What this task involves: Pictures must not appear in the copy. Restate exactly the lines below from the one with "yellow luzukisu [448, 251, 509, 282]" through the one with "pink fodupil [169, 204, 255, 312]", inclusive.

Available records:
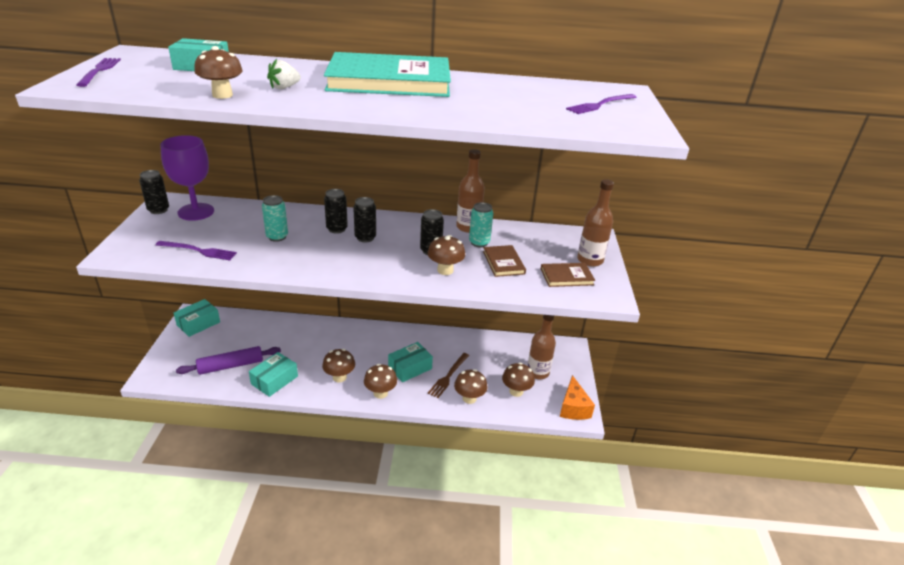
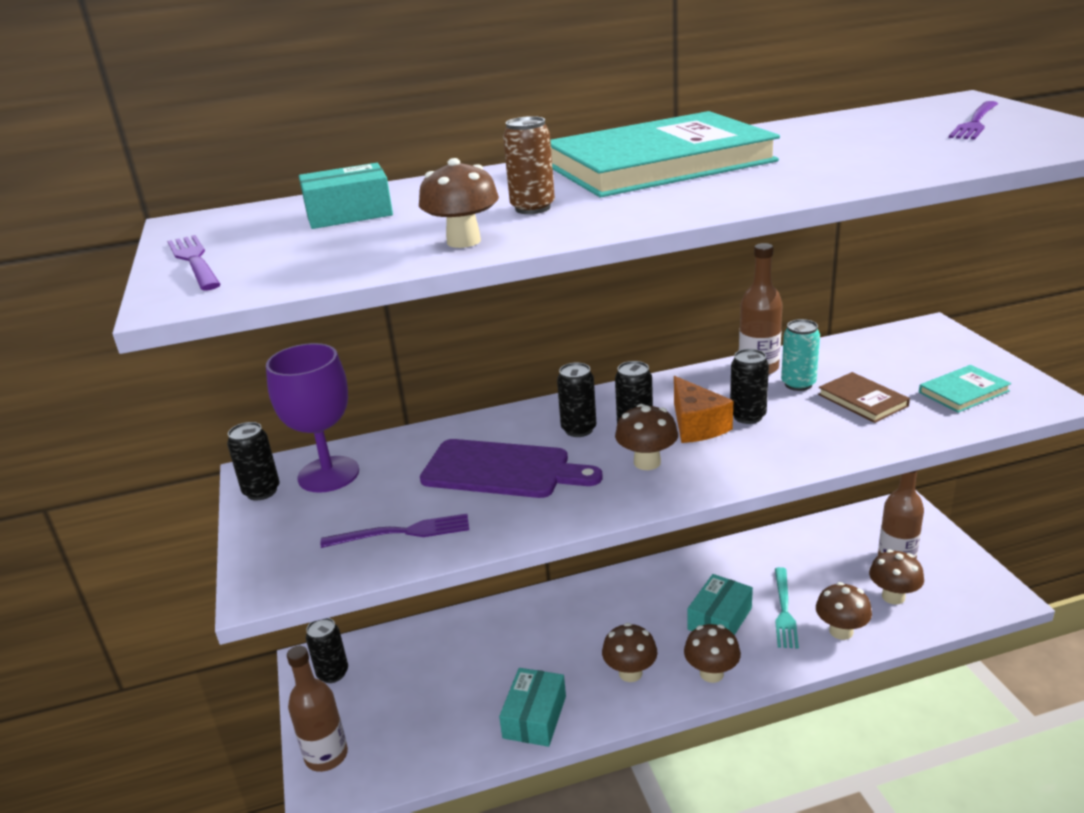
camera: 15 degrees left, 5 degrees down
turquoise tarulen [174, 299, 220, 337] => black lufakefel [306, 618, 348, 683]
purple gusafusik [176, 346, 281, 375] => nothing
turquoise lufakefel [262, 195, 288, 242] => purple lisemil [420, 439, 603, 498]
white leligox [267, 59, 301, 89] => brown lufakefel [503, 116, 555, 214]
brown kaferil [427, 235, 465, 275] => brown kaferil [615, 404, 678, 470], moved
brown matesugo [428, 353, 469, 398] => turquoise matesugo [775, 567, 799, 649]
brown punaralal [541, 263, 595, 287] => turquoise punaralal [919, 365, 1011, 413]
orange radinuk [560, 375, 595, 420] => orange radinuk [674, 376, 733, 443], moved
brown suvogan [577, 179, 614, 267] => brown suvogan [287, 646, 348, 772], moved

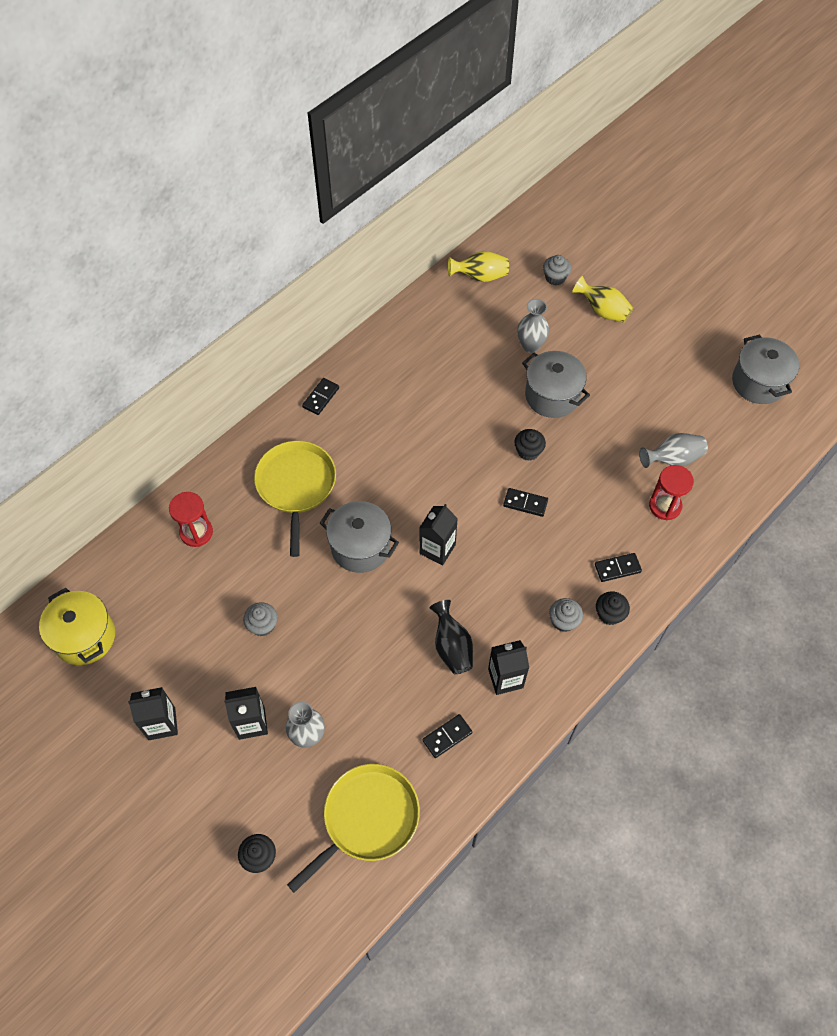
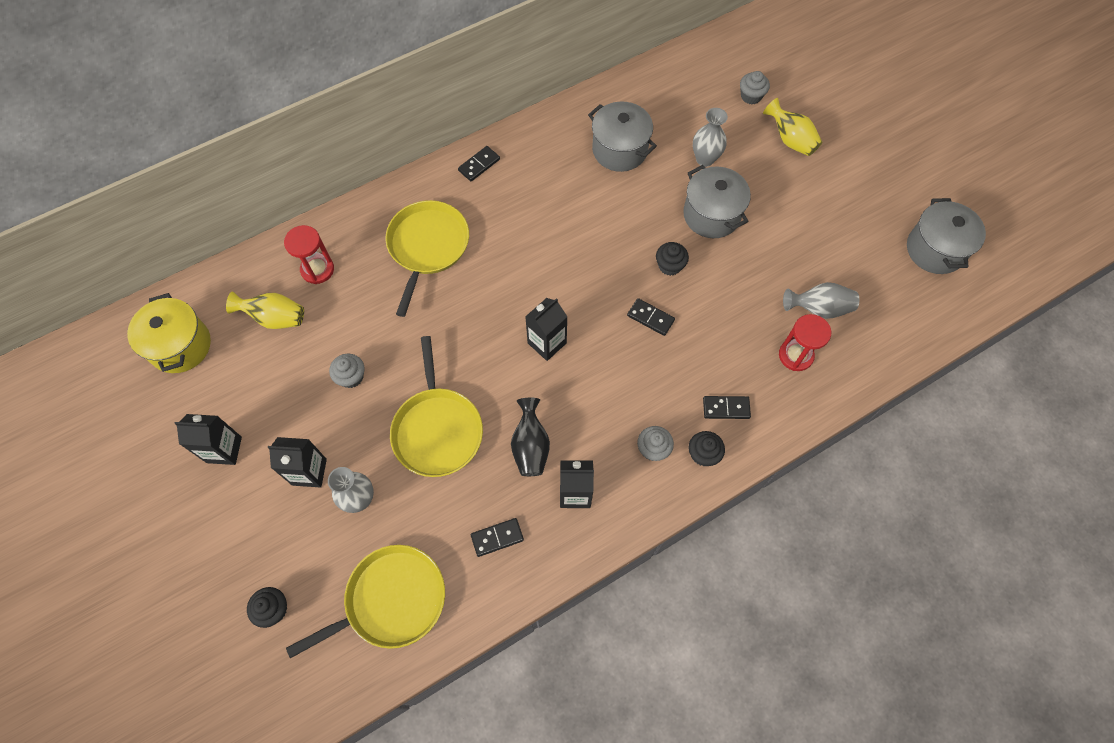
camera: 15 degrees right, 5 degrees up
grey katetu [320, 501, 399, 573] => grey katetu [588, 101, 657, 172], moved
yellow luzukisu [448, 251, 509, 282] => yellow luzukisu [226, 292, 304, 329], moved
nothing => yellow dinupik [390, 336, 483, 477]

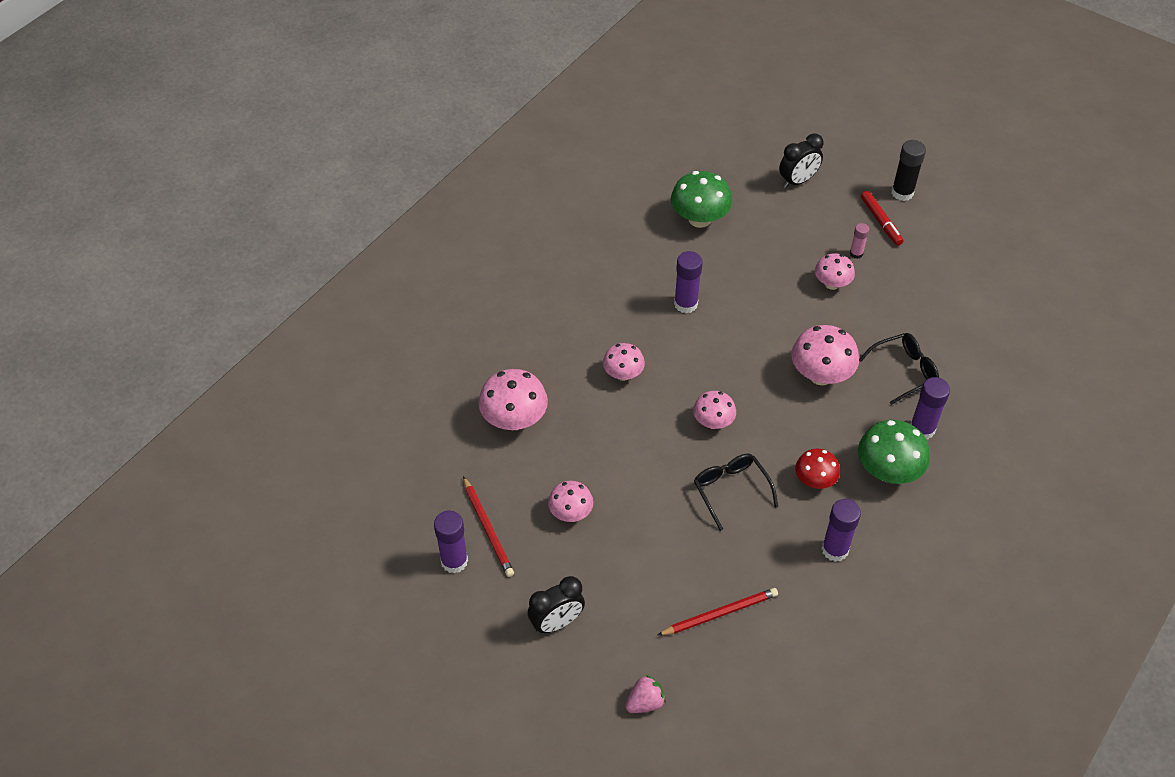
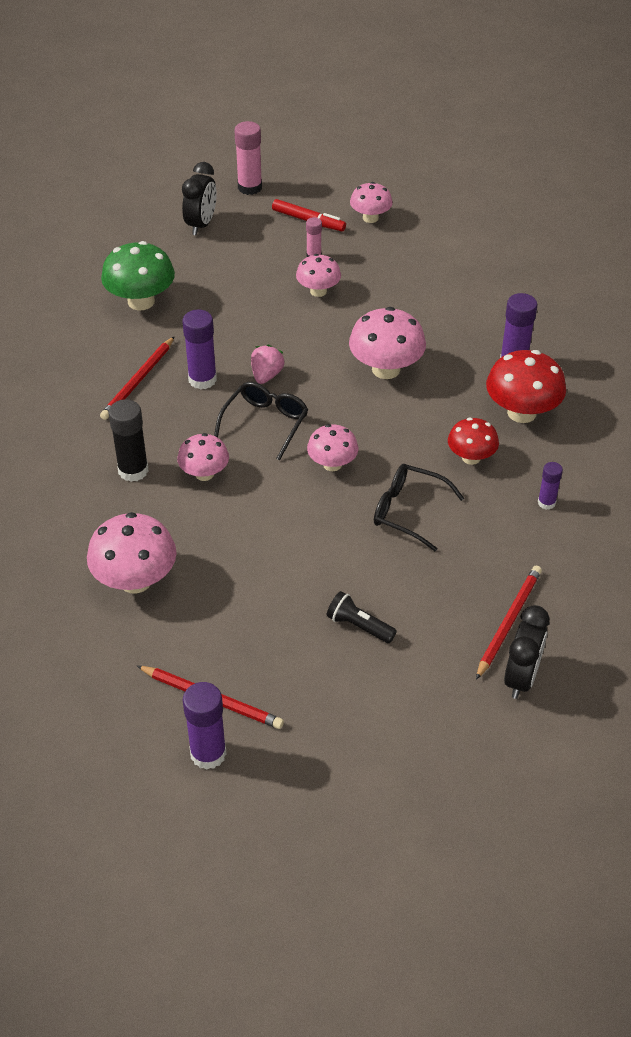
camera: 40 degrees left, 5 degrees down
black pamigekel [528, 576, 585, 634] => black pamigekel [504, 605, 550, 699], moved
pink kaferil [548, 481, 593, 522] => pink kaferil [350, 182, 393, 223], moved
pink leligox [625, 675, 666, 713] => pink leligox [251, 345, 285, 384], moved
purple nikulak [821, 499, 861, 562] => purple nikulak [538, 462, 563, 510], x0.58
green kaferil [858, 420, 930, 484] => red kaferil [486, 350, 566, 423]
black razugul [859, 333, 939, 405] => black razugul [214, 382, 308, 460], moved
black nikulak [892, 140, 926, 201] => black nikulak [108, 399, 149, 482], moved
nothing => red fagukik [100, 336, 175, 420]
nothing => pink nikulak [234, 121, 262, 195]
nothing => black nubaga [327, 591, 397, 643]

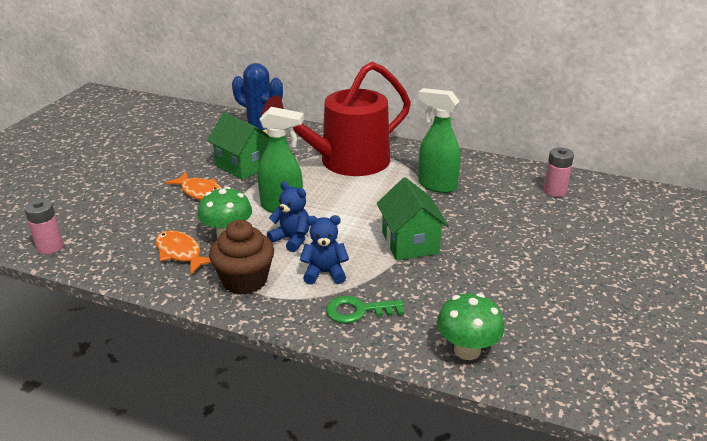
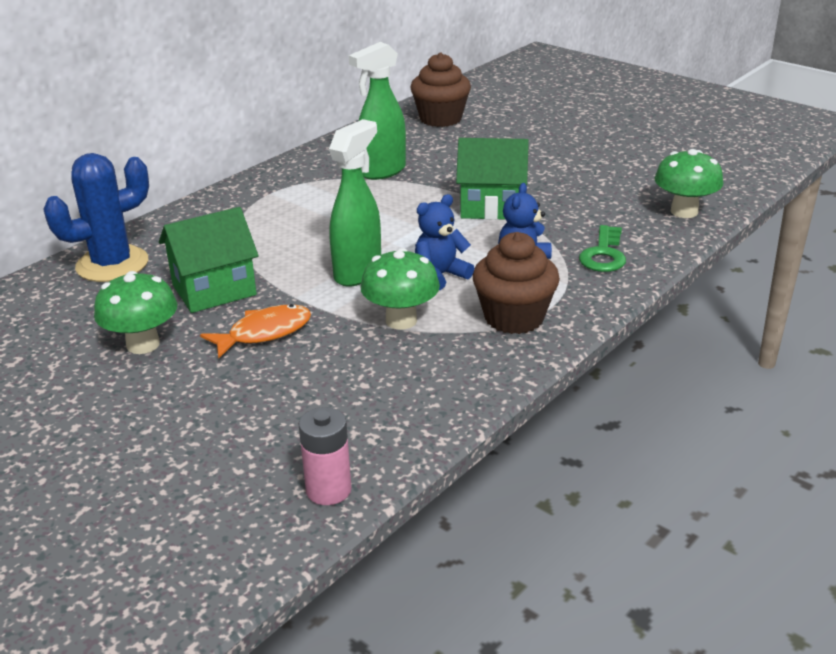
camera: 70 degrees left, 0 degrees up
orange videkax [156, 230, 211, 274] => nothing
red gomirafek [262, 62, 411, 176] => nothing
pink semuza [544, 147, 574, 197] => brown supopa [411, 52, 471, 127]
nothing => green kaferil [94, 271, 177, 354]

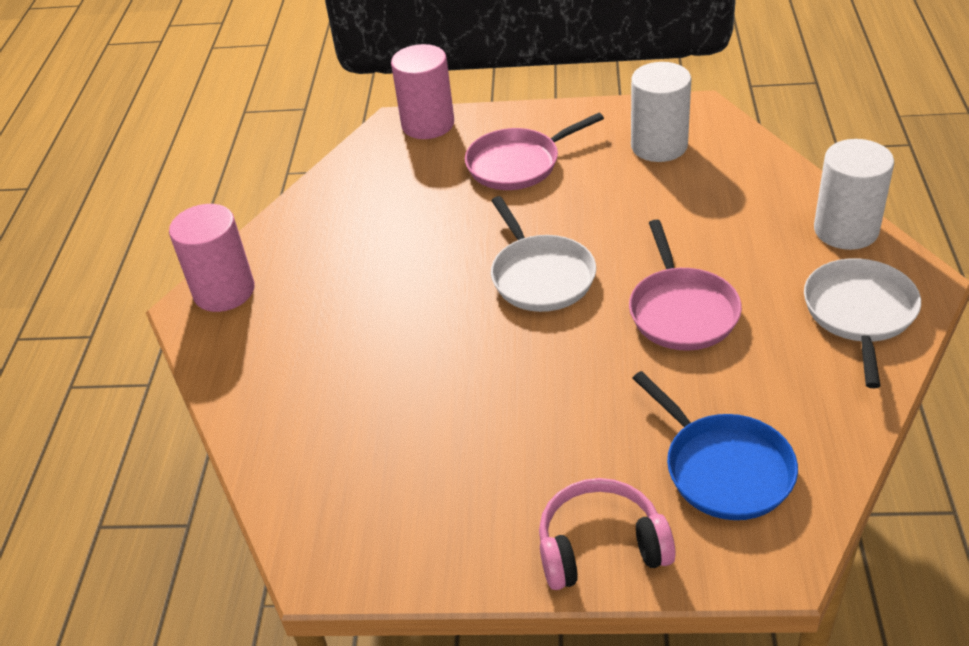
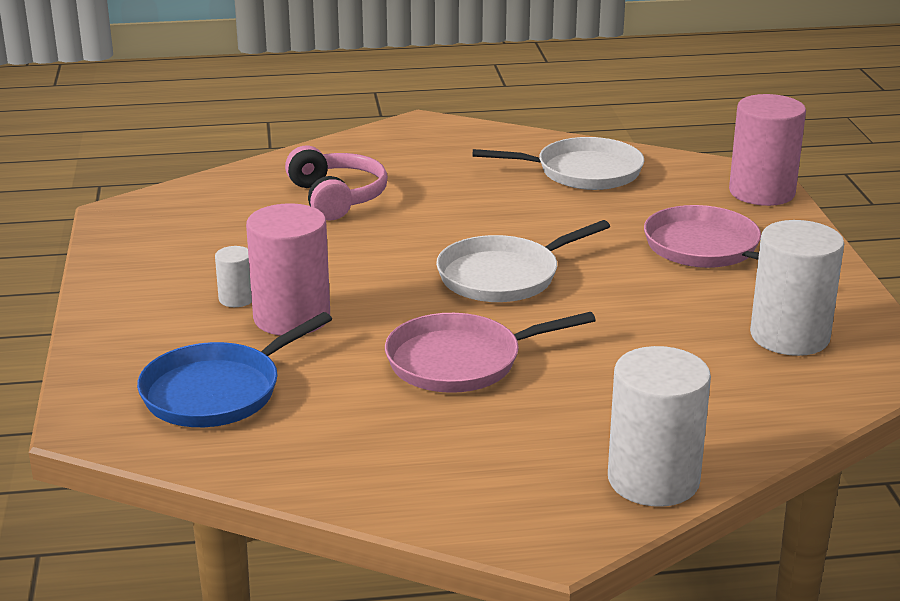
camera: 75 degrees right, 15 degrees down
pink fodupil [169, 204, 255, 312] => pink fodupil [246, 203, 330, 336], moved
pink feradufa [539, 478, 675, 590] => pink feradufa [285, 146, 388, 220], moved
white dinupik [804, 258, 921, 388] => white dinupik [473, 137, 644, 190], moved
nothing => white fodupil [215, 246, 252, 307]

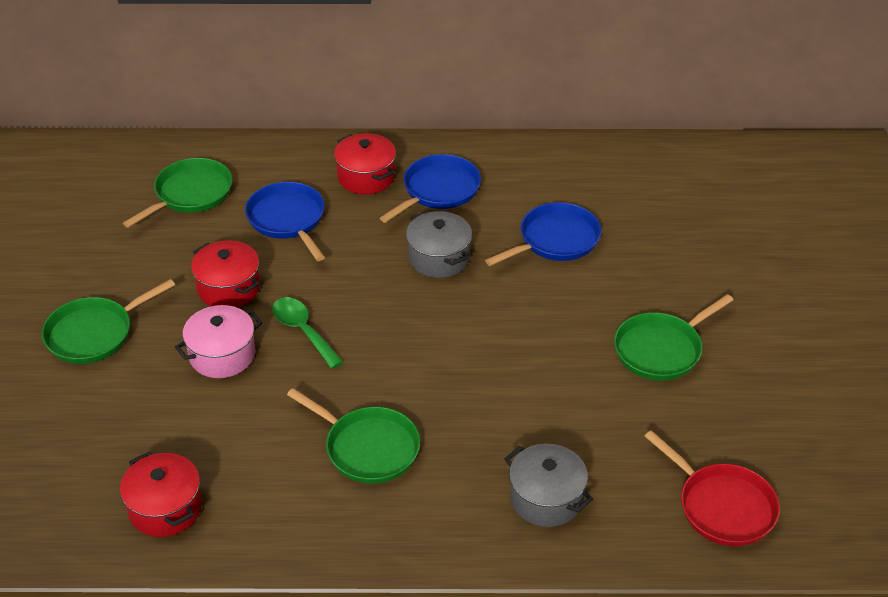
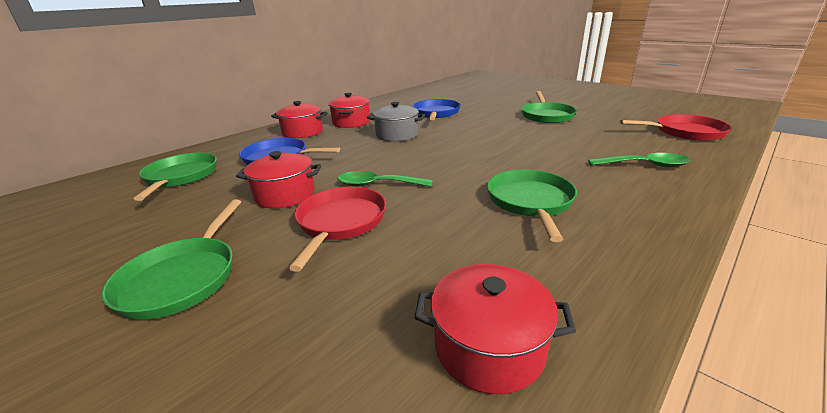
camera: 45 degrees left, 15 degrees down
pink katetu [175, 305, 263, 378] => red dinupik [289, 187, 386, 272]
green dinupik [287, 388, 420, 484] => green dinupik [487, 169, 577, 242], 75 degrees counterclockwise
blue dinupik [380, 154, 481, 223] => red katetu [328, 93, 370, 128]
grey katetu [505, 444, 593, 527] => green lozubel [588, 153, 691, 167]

Task response:
yellow luzukisu [448, 251, 509, 282] => yellow luzukisu [226, 292, 304, 329], moved
nothing => yellow dinupik [390, 336, 483, 477]

camera: 40 degrees left, 5 degrees down
black pamigekel [528, 576, 585, 634] => black pamigekel [504, 605, 550, 699], moved
pink kaferil [548, 481, 593, 522] => pink kaferil [350, 182, 393, 223], moved
pink leligox [625, 675, 666, 713] => pink leligox [251, 345, 285, 384], moved
purple nikulak [821, 499, 861, 562] => purple nikulak [538, 462, 563, 510], x0.58
green kaferil [858, 420, 930, 484] => red kaferil [486, 350, 566, 423]
black razugul [859, 333, 939, 405] => black razugul [214, 382, 308, 460], moved
black nikulak [892, 140, 926, 201] => black nikulak [108, 399, 149, 482], moved
nothing => red fagukik [100, 336, 175, 420]
nothing => pink nikulak [234, 121, 262, 195]
nothing => black nubaga [327, 591, 397, 643]

camera: 70 degrees left, 0 degrees up
orange videkax [156, 230, 211, 274] => nothing
red gomirafek [262, 62, 411, 176] => nothing
pink semuza [544, 147, 574, 197] => brown supopa [411, 52, 471, 127]
nothing => green kaferil [94, 271, 177, 354]

camera: 75 degrees right, 15 degrees down
pink fodupil [169, 204, 255, 312] => pink fodupil [246, 203, 330, 336], moved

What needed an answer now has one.